# [WHAT YOU ARE ASKED TO DO]
From the entries below, output the line with "To do - Kenneth: [391,570,785,797]" and each following line up to and including the line with "Oris: [1392,269,1445,322] ->", exactly as written.

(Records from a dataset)
====

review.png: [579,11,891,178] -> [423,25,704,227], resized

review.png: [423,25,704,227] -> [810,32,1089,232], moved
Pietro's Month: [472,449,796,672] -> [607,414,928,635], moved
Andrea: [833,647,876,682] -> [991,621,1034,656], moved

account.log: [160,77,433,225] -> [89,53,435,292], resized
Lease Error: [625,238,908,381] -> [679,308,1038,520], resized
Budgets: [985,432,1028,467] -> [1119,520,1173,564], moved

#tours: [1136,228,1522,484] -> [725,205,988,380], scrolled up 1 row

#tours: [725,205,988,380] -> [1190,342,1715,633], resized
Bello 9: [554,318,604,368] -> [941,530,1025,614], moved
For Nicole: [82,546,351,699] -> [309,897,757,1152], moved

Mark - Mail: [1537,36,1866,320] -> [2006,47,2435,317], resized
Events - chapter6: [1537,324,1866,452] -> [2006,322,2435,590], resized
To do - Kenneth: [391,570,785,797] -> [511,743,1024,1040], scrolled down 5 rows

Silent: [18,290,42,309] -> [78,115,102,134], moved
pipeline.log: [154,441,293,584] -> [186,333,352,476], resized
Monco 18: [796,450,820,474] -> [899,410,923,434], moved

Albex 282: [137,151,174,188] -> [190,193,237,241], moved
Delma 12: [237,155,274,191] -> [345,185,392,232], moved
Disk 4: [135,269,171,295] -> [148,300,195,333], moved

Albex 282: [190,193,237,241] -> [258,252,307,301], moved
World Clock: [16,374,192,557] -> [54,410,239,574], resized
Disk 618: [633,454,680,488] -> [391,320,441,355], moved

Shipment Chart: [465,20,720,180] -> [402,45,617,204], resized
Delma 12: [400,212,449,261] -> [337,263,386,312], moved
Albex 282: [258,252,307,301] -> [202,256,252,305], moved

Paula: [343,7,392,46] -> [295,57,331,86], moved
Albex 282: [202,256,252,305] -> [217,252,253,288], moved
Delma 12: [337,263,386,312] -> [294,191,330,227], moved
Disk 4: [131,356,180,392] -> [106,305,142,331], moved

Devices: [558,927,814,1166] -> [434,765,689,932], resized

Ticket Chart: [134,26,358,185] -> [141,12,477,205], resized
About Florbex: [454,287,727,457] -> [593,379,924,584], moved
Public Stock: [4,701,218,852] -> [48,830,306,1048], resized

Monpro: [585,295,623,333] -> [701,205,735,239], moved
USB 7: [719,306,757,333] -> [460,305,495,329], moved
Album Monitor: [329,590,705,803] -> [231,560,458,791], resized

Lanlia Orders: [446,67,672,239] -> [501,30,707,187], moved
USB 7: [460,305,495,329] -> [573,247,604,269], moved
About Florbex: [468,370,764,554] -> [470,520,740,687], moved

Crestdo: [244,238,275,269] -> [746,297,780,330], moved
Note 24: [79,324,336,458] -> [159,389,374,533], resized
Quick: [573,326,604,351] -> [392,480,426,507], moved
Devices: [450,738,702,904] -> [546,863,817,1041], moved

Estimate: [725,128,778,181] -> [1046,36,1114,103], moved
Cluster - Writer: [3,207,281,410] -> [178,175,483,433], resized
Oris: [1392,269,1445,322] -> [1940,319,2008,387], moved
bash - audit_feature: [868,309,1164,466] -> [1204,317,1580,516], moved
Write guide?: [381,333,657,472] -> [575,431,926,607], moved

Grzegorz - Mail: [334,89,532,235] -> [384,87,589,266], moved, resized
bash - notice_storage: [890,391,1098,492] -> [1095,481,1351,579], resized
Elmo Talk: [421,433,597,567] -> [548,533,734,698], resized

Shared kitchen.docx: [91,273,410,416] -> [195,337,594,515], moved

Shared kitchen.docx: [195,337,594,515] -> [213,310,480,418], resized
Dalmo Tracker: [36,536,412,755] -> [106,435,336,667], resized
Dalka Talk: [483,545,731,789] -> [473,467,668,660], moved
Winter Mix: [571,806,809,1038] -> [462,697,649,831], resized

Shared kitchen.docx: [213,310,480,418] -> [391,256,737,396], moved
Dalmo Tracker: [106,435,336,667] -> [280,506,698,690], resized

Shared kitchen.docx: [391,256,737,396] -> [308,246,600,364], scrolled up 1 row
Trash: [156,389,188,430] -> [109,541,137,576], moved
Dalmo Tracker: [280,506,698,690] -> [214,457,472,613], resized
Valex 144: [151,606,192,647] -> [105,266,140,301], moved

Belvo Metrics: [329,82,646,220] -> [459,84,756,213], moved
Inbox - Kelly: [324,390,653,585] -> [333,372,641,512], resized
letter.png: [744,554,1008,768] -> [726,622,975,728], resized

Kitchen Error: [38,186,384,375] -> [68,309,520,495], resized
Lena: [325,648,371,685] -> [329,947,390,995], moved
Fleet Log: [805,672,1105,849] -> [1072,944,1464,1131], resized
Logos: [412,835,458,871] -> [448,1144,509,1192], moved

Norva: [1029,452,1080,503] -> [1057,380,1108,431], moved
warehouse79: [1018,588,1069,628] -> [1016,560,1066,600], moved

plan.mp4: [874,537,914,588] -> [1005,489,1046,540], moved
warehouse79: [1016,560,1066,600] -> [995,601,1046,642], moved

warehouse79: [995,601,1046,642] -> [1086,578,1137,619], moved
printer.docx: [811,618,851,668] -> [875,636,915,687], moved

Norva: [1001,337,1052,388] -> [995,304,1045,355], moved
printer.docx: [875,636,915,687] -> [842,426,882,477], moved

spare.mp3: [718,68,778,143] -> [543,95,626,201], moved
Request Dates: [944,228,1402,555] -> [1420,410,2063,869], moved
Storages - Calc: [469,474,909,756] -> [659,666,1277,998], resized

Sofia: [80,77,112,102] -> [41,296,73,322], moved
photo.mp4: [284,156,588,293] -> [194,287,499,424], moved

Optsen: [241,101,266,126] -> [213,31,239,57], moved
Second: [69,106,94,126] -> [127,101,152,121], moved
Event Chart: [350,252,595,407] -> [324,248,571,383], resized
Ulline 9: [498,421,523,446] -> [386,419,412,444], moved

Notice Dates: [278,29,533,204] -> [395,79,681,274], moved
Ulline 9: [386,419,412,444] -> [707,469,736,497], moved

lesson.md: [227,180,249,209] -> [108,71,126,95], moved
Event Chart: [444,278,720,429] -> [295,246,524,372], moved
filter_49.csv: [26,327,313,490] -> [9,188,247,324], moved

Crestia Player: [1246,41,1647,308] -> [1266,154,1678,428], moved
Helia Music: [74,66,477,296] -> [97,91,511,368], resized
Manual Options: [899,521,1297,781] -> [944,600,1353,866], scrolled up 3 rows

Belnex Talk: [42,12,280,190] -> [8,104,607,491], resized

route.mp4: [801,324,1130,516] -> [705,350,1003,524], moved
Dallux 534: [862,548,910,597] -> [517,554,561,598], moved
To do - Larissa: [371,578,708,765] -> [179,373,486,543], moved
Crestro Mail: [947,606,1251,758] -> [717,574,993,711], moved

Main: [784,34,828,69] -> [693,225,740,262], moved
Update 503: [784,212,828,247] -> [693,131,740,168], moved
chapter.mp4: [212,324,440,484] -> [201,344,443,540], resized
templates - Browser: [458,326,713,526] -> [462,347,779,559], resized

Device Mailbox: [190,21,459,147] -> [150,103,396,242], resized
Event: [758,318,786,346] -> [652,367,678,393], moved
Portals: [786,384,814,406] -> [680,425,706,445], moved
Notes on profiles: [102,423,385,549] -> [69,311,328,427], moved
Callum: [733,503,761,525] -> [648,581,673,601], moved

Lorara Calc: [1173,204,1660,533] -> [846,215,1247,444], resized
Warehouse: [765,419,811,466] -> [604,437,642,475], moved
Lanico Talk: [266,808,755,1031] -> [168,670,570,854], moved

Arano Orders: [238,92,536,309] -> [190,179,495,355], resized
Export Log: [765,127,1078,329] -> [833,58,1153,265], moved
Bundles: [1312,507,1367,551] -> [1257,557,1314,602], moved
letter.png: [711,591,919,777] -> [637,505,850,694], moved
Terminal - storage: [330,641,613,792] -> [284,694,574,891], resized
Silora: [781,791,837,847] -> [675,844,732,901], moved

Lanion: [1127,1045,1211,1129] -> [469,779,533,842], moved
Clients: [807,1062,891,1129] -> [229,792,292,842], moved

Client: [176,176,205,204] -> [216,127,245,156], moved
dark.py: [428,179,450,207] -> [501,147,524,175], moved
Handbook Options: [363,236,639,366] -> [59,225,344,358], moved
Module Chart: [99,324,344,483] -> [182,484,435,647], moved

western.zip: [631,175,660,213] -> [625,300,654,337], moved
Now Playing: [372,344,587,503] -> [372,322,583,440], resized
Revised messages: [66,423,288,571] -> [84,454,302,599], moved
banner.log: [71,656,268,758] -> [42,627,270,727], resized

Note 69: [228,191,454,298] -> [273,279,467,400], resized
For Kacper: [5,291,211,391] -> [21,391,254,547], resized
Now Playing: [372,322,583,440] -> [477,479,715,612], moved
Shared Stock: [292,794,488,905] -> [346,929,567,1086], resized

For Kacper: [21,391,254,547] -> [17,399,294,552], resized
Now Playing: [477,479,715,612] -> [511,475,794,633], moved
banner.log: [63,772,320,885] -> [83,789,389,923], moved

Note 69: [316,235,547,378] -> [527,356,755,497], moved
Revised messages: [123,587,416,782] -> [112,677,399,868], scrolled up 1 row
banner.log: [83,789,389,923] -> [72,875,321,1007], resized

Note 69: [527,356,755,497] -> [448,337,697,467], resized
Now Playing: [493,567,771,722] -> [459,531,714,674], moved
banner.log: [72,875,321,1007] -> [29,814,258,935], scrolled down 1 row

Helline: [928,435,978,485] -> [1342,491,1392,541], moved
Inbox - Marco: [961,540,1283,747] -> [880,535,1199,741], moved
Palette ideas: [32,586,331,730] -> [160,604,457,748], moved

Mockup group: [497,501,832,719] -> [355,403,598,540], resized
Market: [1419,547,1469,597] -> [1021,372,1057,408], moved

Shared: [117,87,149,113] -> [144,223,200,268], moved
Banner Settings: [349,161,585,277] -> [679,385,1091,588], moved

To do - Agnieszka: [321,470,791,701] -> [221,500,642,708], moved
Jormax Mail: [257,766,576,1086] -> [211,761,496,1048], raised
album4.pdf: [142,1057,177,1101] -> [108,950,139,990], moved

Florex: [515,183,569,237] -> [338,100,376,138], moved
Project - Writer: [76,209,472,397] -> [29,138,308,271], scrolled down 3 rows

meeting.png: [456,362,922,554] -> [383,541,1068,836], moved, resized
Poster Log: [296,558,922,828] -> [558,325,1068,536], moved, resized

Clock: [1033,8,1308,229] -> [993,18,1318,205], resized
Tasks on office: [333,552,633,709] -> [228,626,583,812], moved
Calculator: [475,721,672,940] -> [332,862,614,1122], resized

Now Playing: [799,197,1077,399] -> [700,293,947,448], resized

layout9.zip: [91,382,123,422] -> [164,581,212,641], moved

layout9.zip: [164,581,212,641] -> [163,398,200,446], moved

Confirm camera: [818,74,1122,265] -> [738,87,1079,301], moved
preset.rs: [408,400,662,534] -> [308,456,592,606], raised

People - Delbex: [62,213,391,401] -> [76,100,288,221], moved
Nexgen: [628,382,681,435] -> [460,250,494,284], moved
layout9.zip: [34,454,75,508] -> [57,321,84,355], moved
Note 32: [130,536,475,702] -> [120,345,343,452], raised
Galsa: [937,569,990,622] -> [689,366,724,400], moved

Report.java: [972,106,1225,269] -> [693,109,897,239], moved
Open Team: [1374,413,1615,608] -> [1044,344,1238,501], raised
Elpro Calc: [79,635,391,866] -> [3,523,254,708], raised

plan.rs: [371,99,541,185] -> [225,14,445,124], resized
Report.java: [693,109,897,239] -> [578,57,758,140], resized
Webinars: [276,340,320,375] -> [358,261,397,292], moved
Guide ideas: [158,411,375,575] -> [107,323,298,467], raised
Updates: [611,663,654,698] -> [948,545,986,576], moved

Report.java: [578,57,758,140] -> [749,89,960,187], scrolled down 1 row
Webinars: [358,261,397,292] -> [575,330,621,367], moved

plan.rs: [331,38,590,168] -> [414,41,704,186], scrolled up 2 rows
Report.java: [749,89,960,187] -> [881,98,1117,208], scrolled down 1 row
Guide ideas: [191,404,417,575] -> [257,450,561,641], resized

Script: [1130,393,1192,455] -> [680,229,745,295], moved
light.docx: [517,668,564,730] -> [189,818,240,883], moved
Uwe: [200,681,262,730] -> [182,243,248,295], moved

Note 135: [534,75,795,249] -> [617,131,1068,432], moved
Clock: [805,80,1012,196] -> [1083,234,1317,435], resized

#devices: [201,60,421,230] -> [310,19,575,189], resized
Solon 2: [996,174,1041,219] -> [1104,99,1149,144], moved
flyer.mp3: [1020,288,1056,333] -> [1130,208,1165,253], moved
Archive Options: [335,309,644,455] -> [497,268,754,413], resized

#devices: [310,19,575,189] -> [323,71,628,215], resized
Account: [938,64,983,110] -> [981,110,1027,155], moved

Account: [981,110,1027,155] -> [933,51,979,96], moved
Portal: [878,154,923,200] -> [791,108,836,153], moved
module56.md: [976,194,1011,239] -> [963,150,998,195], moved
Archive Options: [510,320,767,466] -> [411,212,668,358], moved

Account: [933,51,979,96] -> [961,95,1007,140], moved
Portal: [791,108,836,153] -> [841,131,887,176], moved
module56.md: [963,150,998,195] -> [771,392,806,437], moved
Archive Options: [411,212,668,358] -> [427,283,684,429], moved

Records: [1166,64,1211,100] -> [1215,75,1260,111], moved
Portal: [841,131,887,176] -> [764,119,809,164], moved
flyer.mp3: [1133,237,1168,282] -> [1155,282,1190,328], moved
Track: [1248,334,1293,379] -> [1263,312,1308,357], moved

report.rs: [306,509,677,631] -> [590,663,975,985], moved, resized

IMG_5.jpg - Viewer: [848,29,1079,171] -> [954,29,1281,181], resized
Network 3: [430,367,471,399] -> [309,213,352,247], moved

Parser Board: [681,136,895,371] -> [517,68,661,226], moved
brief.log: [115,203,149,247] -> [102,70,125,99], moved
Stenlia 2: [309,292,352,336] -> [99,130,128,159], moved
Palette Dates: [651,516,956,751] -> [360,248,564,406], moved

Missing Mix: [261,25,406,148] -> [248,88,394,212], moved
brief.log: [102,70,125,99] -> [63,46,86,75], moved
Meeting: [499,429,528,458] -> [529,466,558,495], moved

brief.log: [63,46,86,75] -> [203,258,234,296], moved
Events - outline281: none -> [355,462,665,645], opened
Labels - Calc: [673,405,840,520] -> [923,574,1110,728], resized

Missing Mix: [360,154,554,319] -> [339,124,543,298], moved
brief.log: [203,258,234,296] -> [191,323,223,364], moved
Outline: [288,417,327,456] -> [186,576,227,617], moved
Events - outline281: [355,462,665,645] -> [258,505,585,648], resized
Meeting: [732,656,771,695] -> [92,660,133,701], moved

====

# [SOLUTION FOR THIS PROBLEM]
To do - Kenneth: [391,570,785,797] -> [511,743,1024,1040], scrolled down 5 rows

Silent: [18,290,42,309] -> [78,115,102,134], moved
pipeline.log: [154,441,293,584] -> [186,333,352,476], resized
Monco 18: [796,450,820,474] -> [899,410,923,434], moved

Albex 282: [137,151,174,188] -> [190,193,237,241], moved
Delma 12: [237,155,274,191] -> [345,185,392,232], moved
Disk 4: [135,269,171,295] -> [148,300,195,333], moved

Albex 282: [190,193,237,241] -> [258,252,307,301], moved
World Clock: [16,374,192,557] -> [54,410,239,574], resized
Disk 618: [633,454,680,488] -> [391,320,441,355], moved

Shipment Chart: [465,20,720,180] -> [402,45,617,204], resized
Delma 12: [400,212,449,261] -> [337,263,386,312], moved
Albex 282: [258,252,307,301] -> [202,256,252,305], moved

Paula: [343,7,392,46] -> [295,57,331,86], moved
Albex 282: [202,256,252,305] -> [217,252,253,288], moved
Delma 12: [337,263,386,312] -> [294,191,330,227], moved
Disk 4: [131,356,180,392] -> [106,305,142,331], moved

Devices: [558,927,814,1166] -> [434,765,689,932], resized

Ticket Chart: [134,26,358,185] -> [141,12,477,205], resized
About Florbex: [454,287,727,457] -> [593,379,924,584], moved
Public Stock: [4,701,218,852] -> [48,830,306,1048], resized

Monpro: [585,295,623,333] -> [701,205,735,239], moved
USB 7: [719,306,757,333] -> [460,305,495,329], moved
Album Monitor: [329,590,705,803] -> [231,560,458,791], resized

Lanlia Orders: [446,67,672,239] -> [501,30,707,187], moved
USB 7: [460,305,495,329] -> [573,247,604,269], moved
About Florbex: [468,370,764,554] -> [470,520,740,687], moved

Crestdo: [244,238,275,269] -> [746,297,780,330], moved
Note 24: [79,324,336,458] -> [159,389,374,533], resized
Quick: [573,326,604,351] -> [392,480,426,507], moved
Devices: [450,738,702,904] -> [546,863,817,1041], moved

Estimate: [725,128,778,181] -> [1046,36,1114,103], moved
Cluster - Writer: [3,207,281,410] -> [178,175,483,433], resized
Oris: [1392,269,1445,322] -> [1940,319,2008,387], moved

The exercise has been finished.